→ The problem: In the records that follow, locate every line with "none" and extract it.

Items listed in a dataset
•••
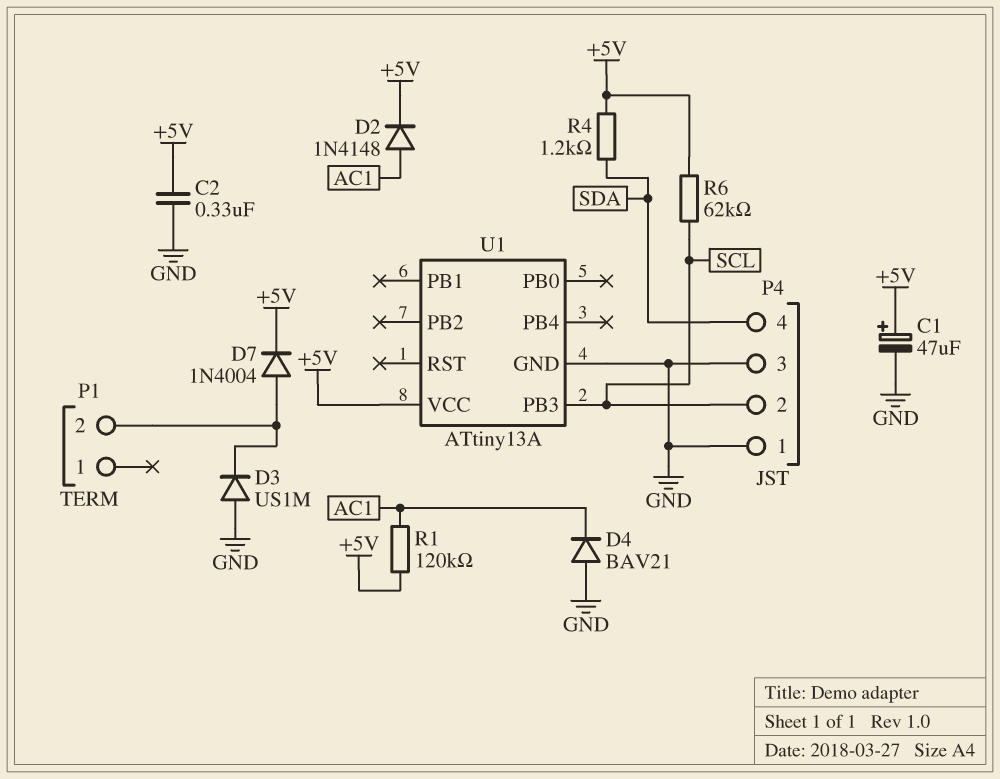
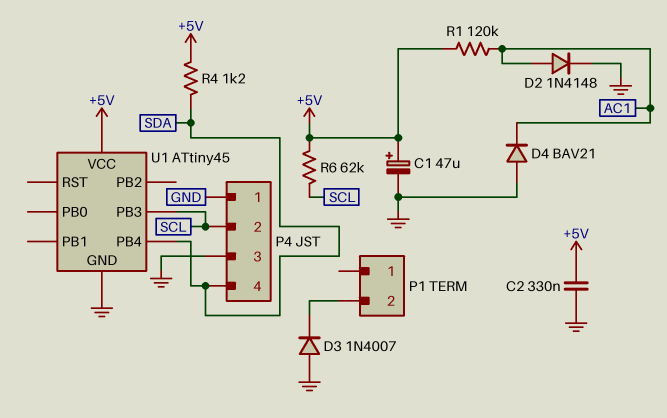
D2: diode 1N4148 (A AC1, K +5V) -> diode 1N4148 (A AC1, K GND)
D3: diode US1M (A GND, K P1/2) -> diode 1N4007 (A GND, K P1/2)
D7: diode 1N4004 (A P1/2, K +5V) -> none
U1: ATtiny13A -> ATtiny45
U1 pin PB4: none -> SDA

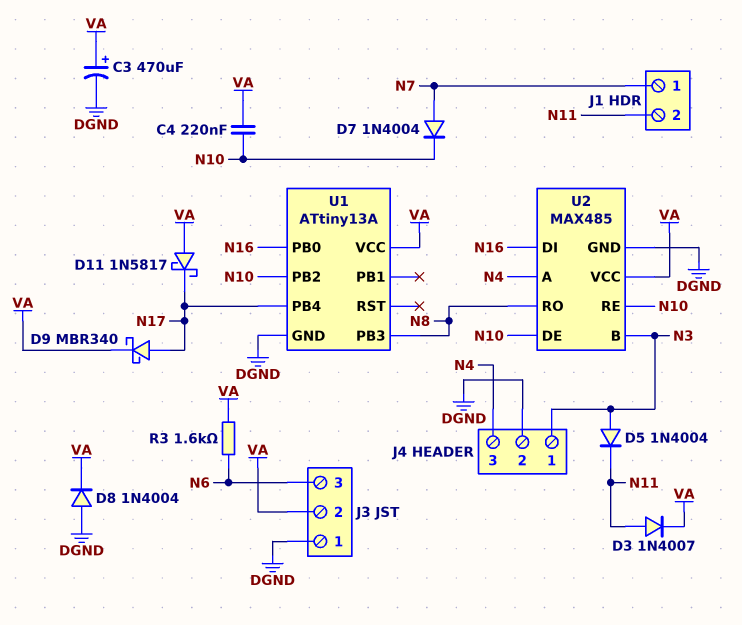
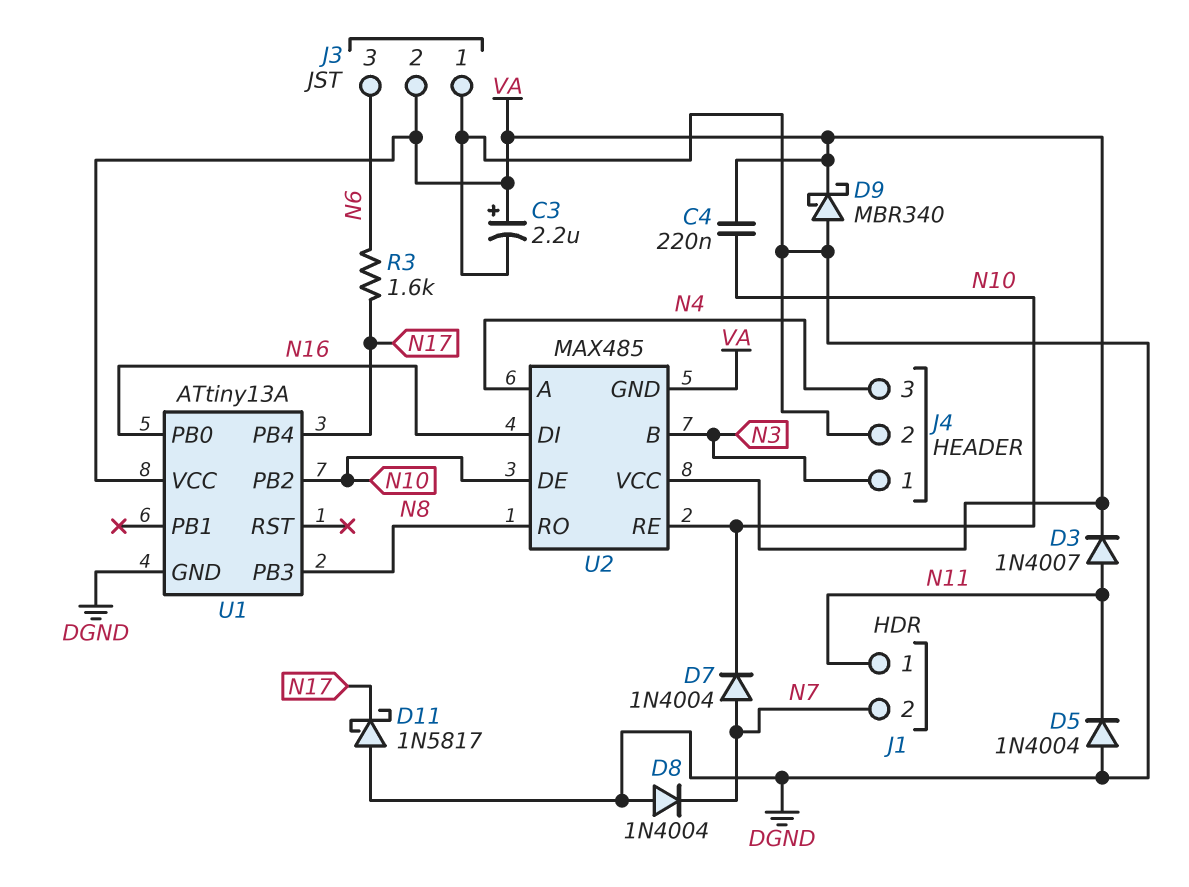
C3: 470uF (plus VA, minus DGND) -> 2.2uF (plus VA, minus DGND)
D5: diode 1N4004 (A N3, K N11) -> diode 1N4004 (A DGND, K N11)
D8: diode 1N4004 (A DGND, K VA) -> diode 1N4004 (A DGND, K N7)
D9: schottky MBR340 (A N17, K VA) -> schottky MBR340 (A DGND, K VA)
D11: schottky 1N5817 (A VA, K N17) -> schottky 1N5817 (A DGND, K N17)
J1 pin 1: N7 -> N11
J1 pin 2: N11 -> N7
R3: 1.6k (N6, VA) -> 1.6k (N6, N17)
U2 pin GND: DGND -> VA

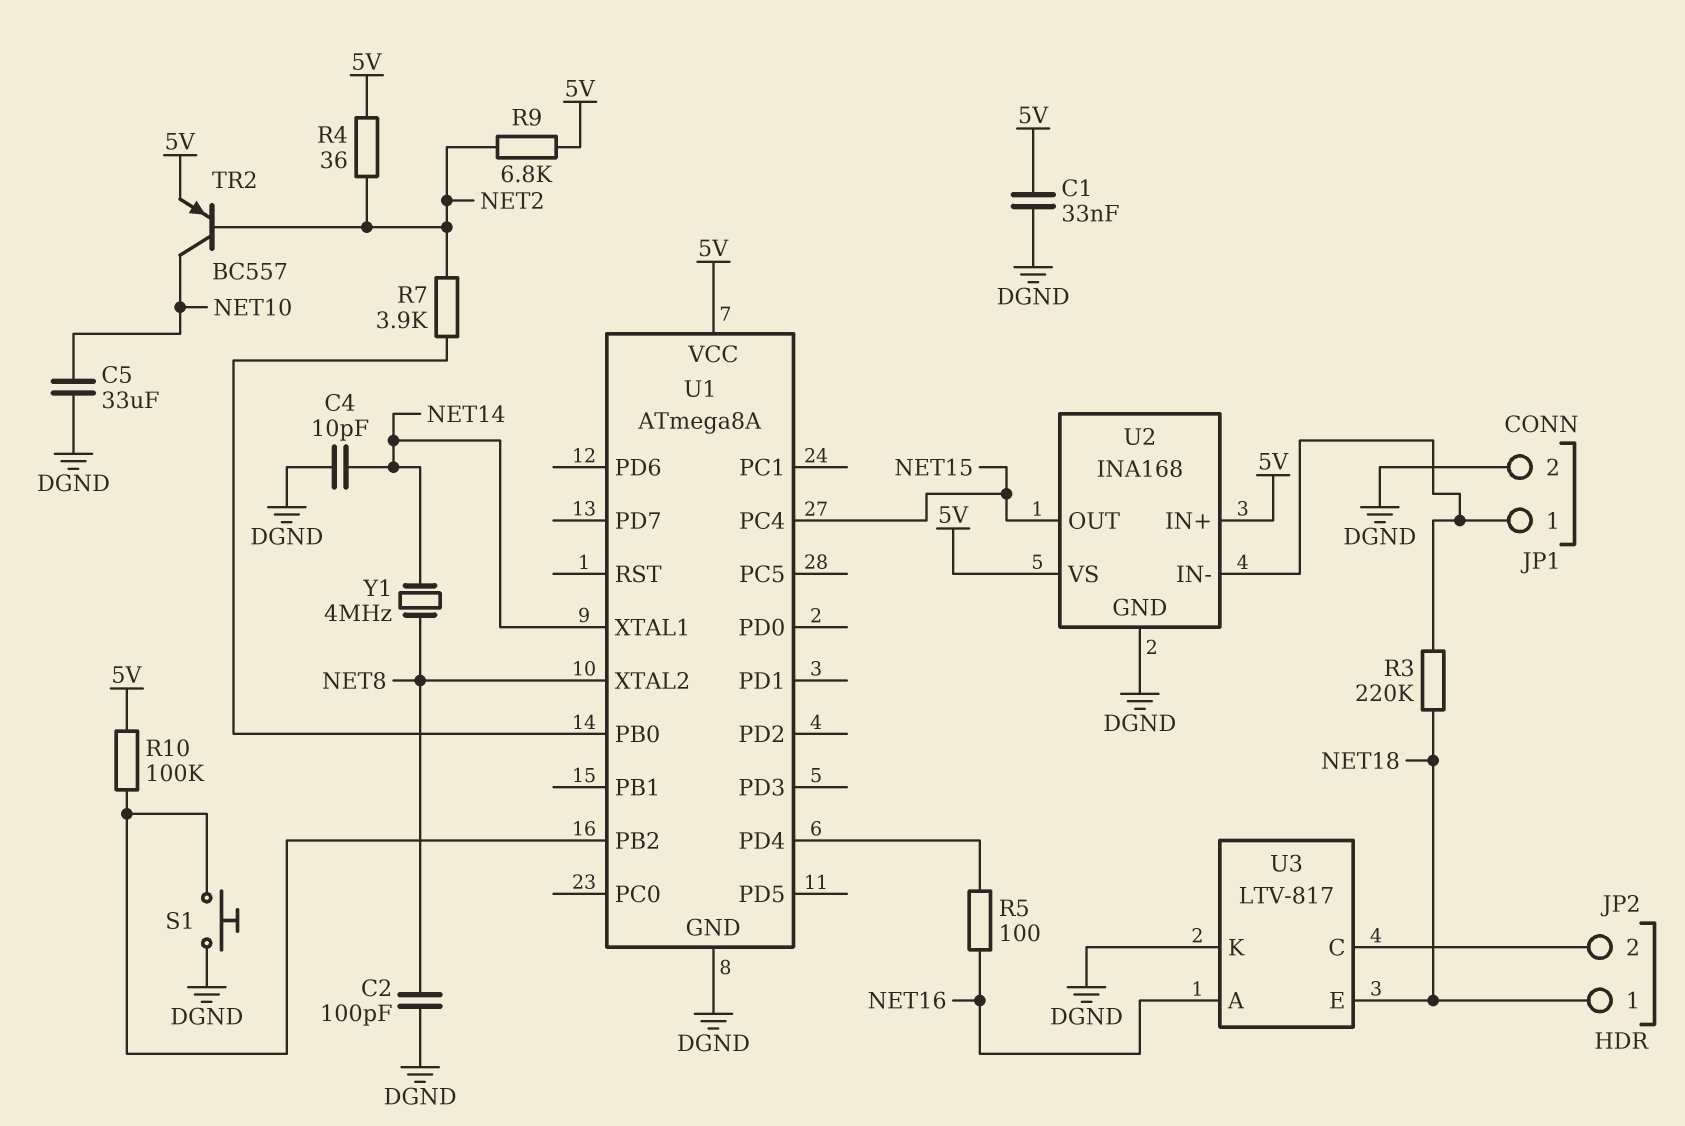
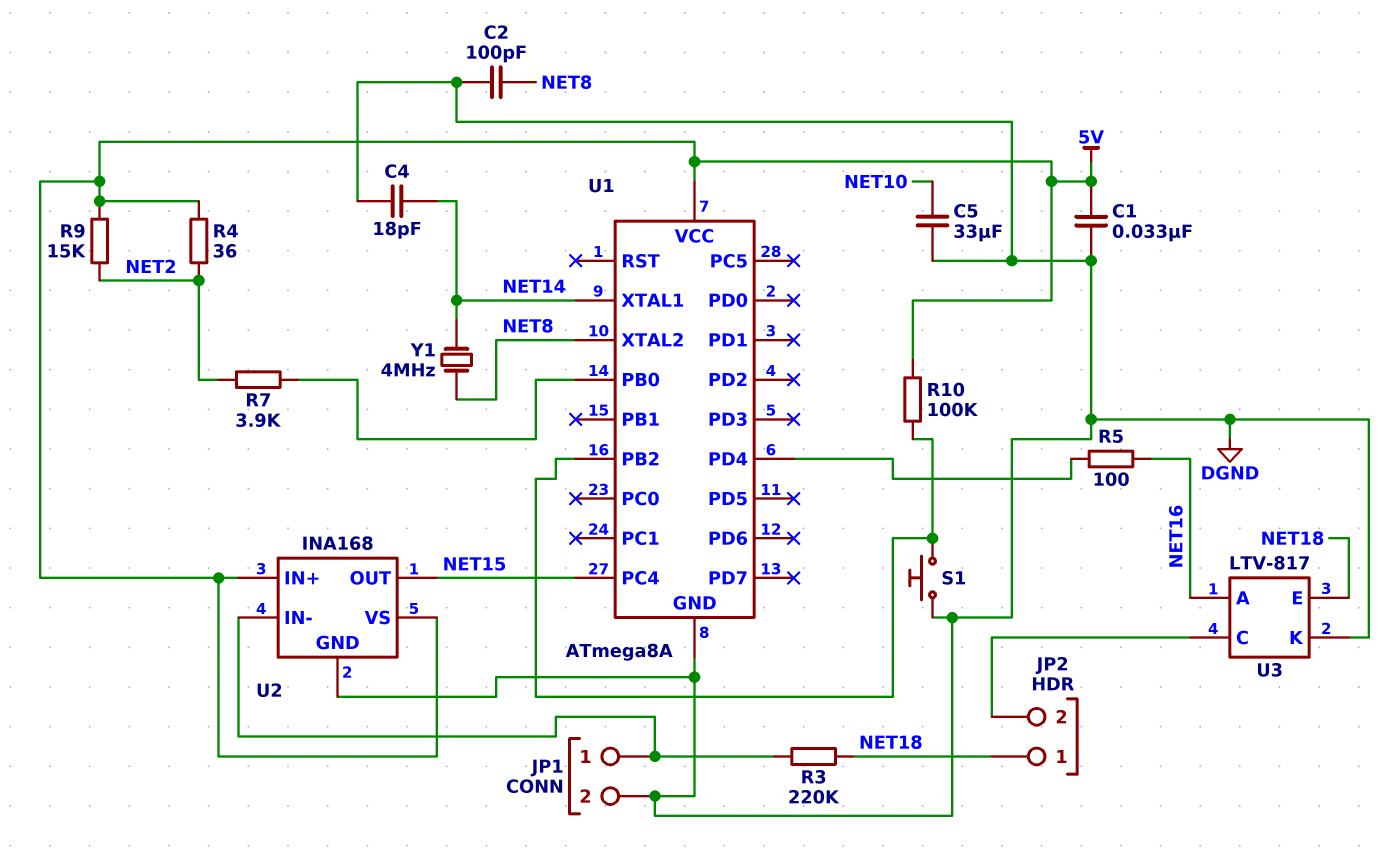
C4: 10pF (DGND, NET14) -> 18pF (DGND, NET14)
R9: 6.8k (5V, NET2) -> 15k (5V, NET2)
TR2: PNP BC557 (B NET2, C NET10, E 5V) -> none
•••
→ Answer for this exercise:
D7: diode 1N4004 (A P1/2, K +5V) -> none
U1 pin PB4: none -> SDA
TR2: PNP BC557 (B NET2, C NET10, E 5V) -> none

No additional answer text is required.